Segment Start: Input for this task

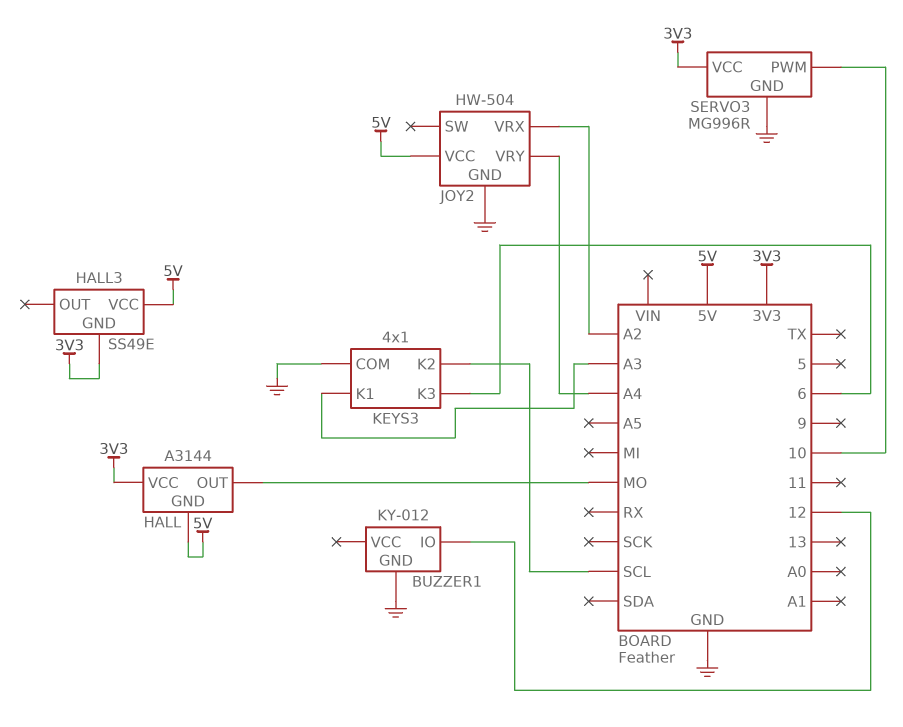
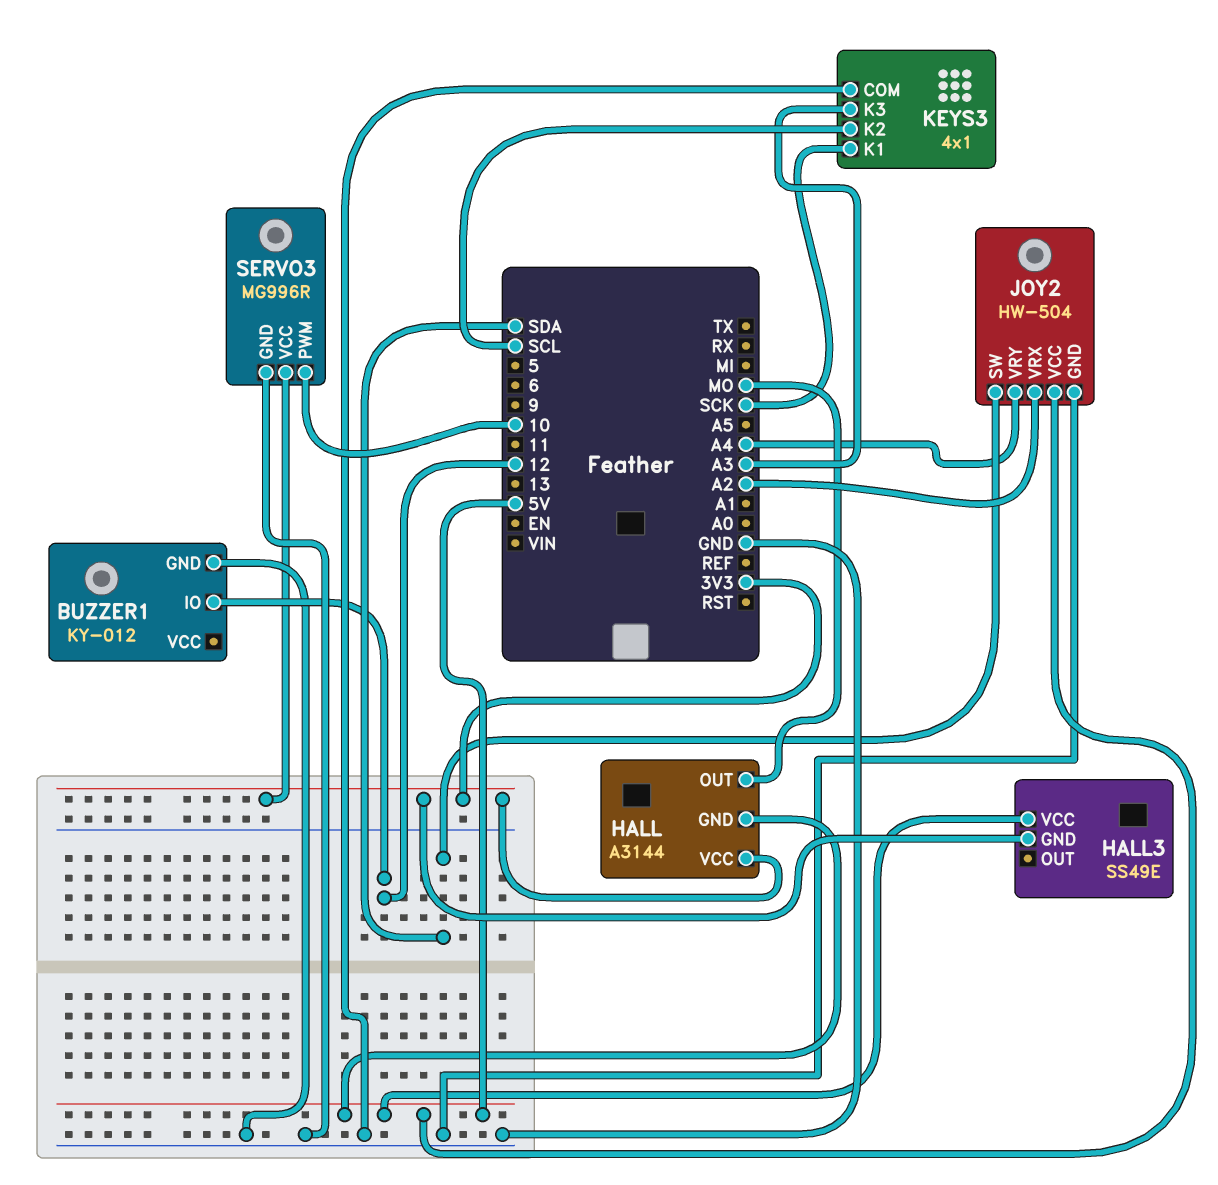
JOY2 pin SW: none -> SDA
KEYS3 pin K1: A3 -> SCK
KEYS3 pin K3: 6 -> A3

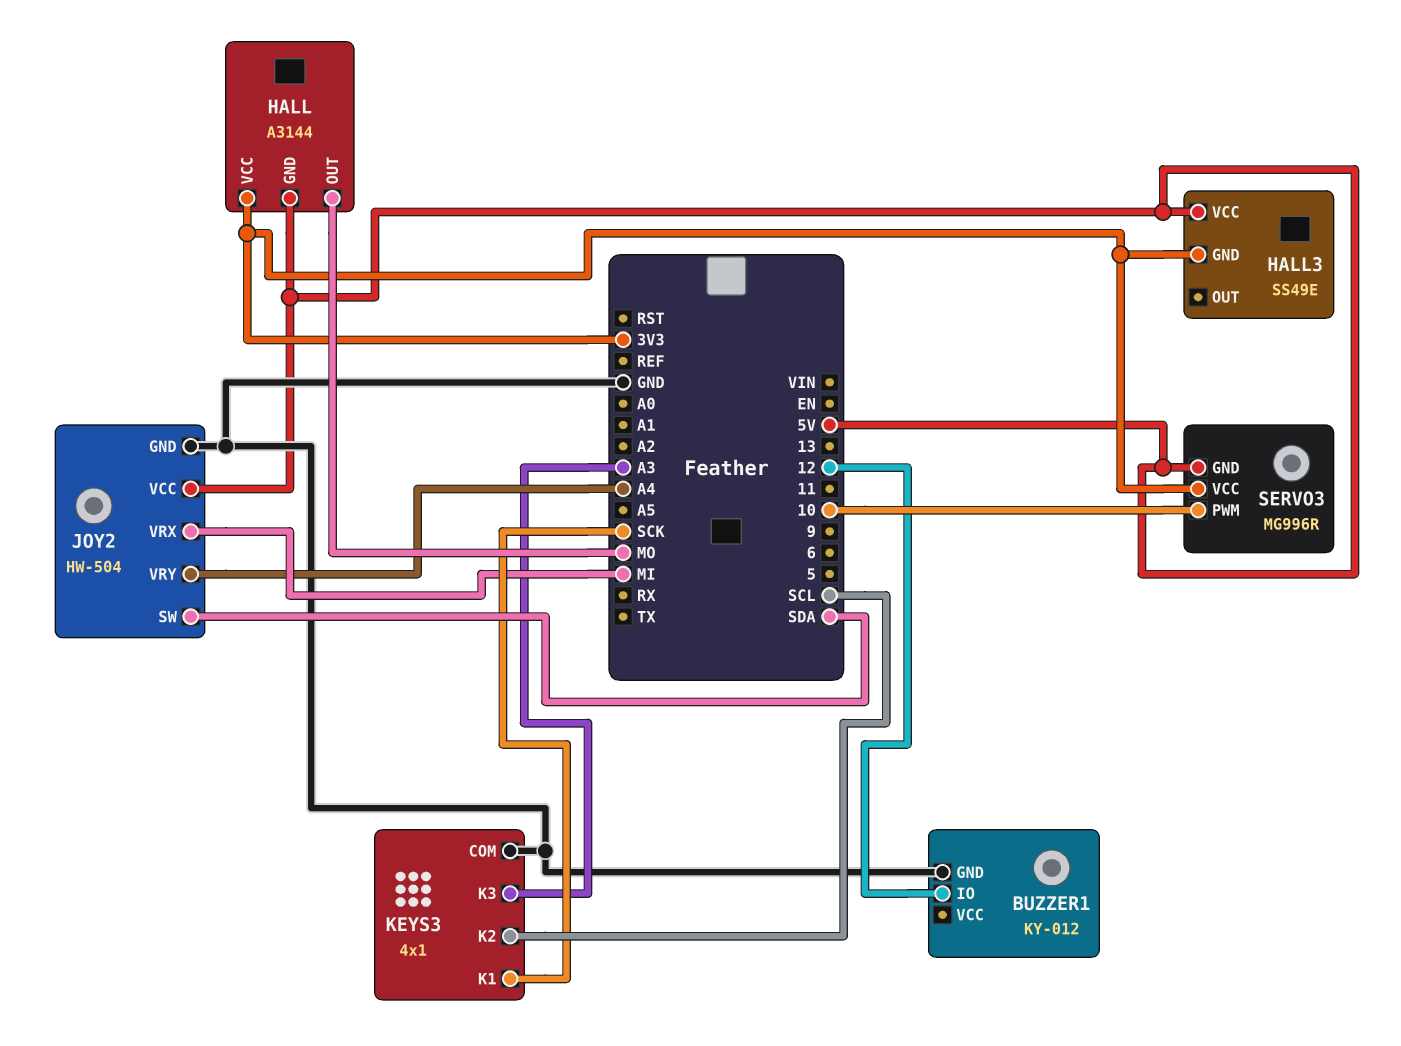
JOY2 pin VRX: A2 -> MI
SERVO3 pin GND: GND -> 5V

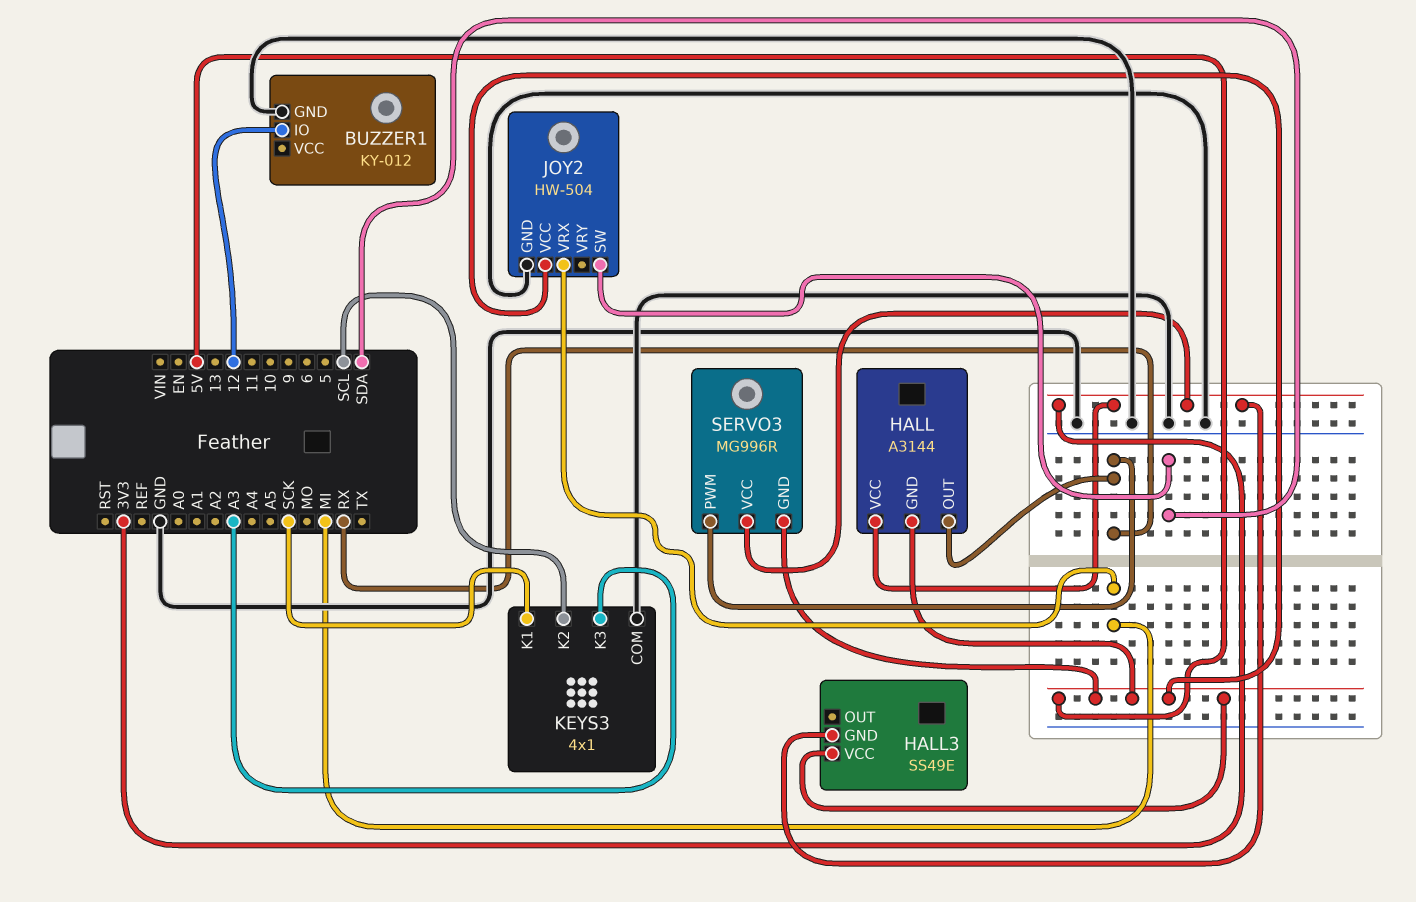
HALL pin OUT: MO -> RX
JOY2 pin VRY: A4 -> none
SERVO3 pin PWM: 10 -> RX

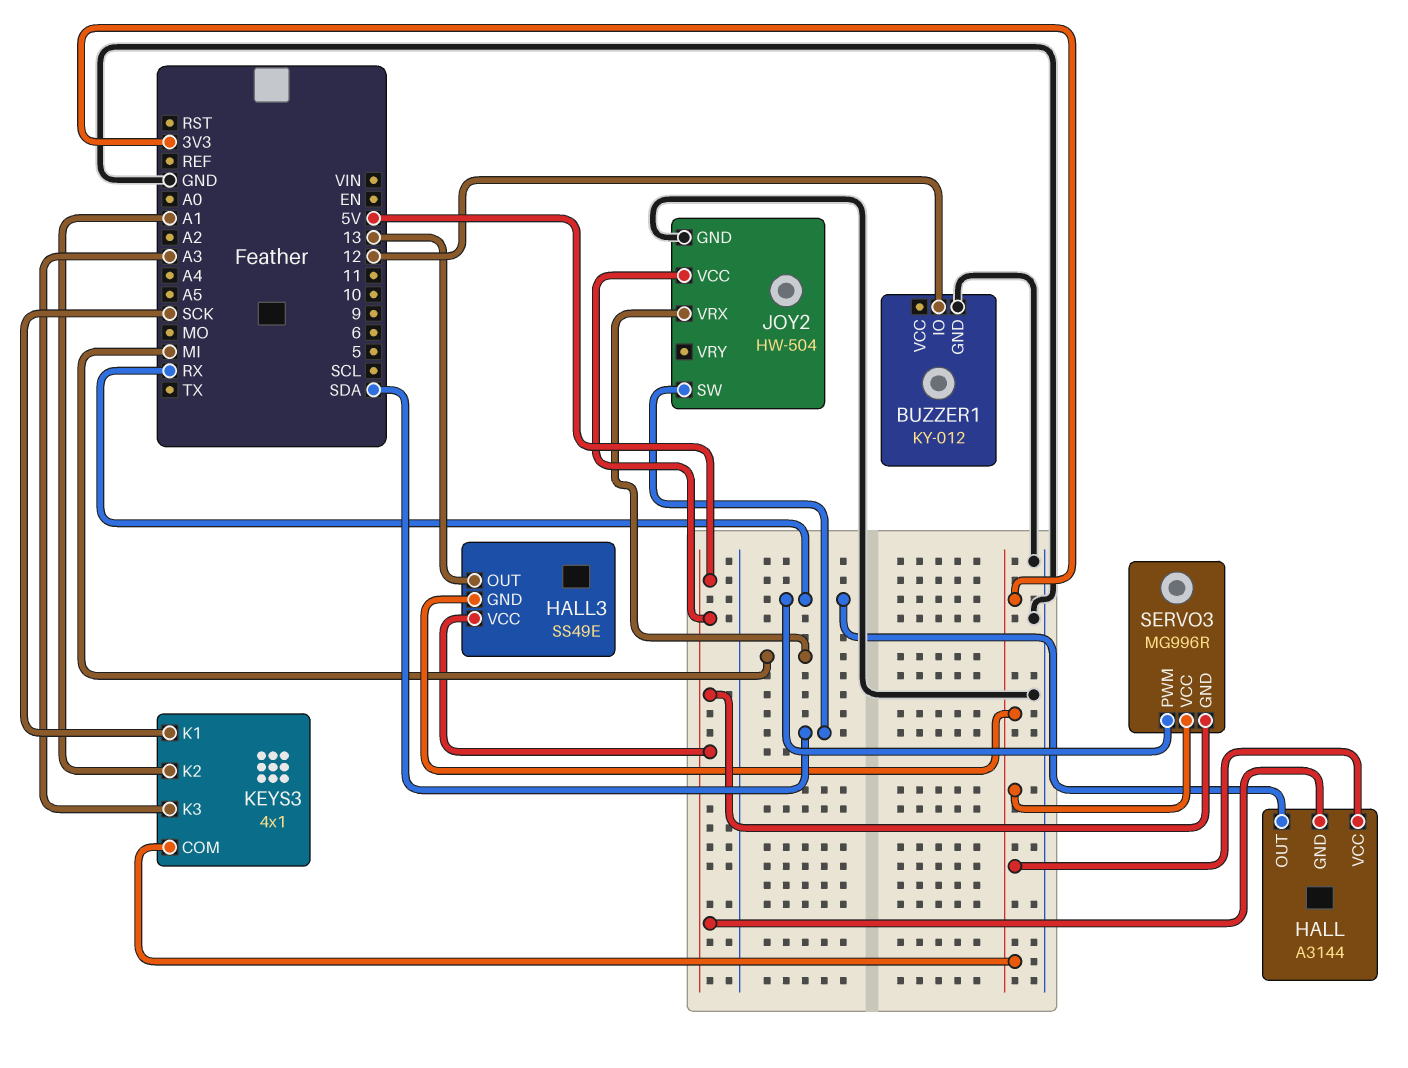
HALL3 pin OUT: none -> 13
KEYS3 pin COM: GND -> 3V3
KEYS3 pin K2: SCL -> A1

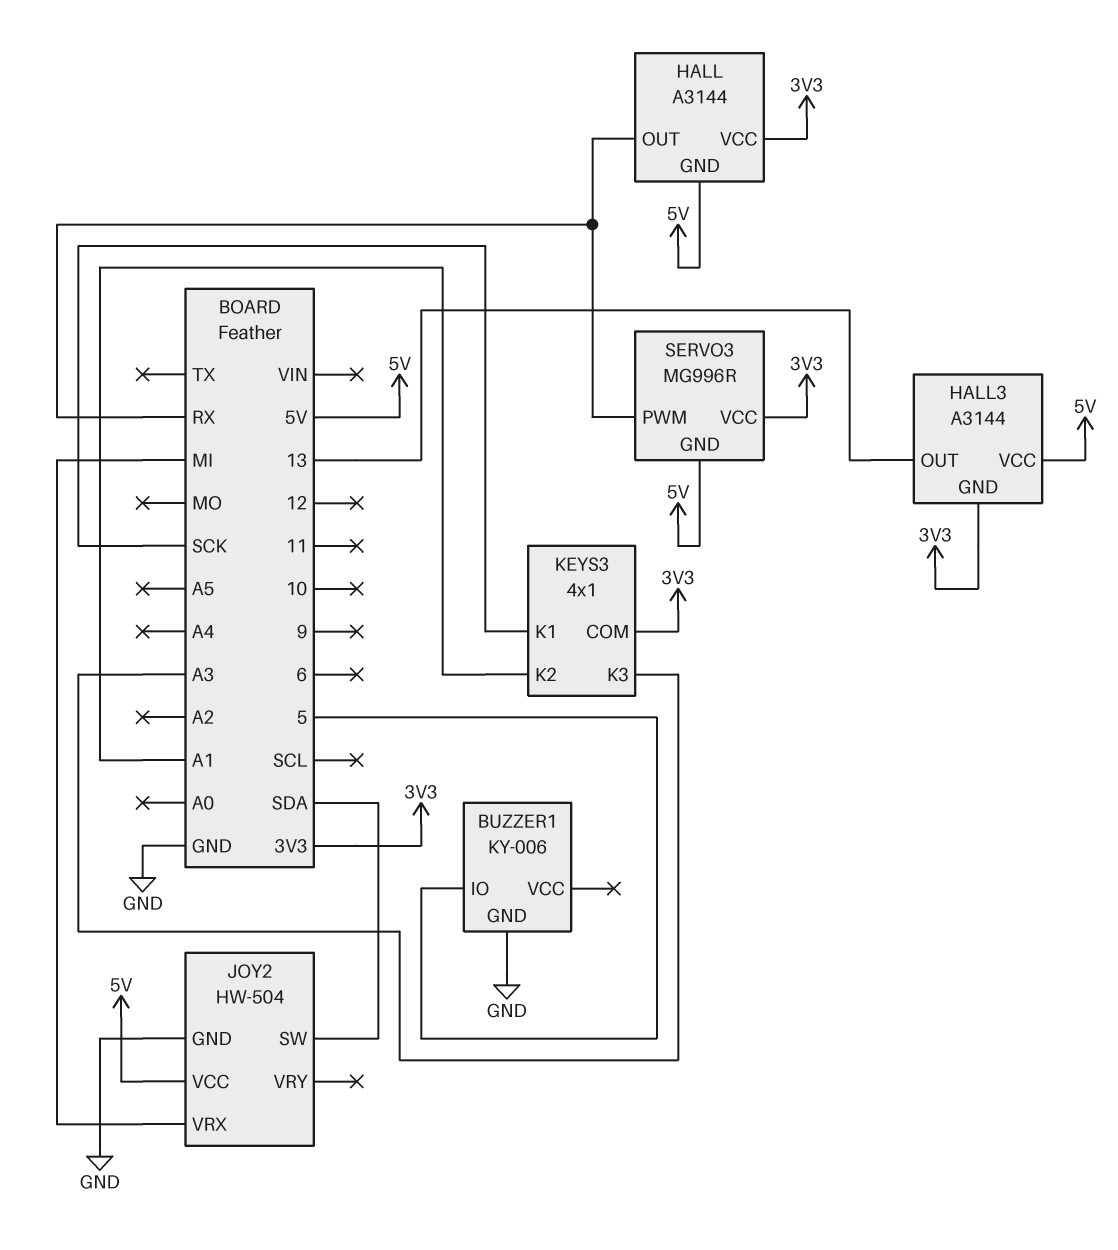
BUZZER1: KY-012 -> KY-006
BUZZER1 pin IO: 12 -> 5
HALL3: SS49E -> A3144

Segment End: Input for this task

— Your assignment —
All lines from the one containing "SERVO3 pin PWM: 10 -> RX" to the last line of the data above, both included, should be printed exactly, and the pictures should not appear.

— Task answer —
SERVO3 pin PWM: 10 -> RX

HALL3 pin OUT: none -> 13
KEYS3 pin COM: GND -> 3V3
KEYS3 pin K2: SCL -> A1

BUZZER1: KY-012 -> KY-006
BUZZER1 pin IO: 12 -> 5
HALL3: SS49E -> A3144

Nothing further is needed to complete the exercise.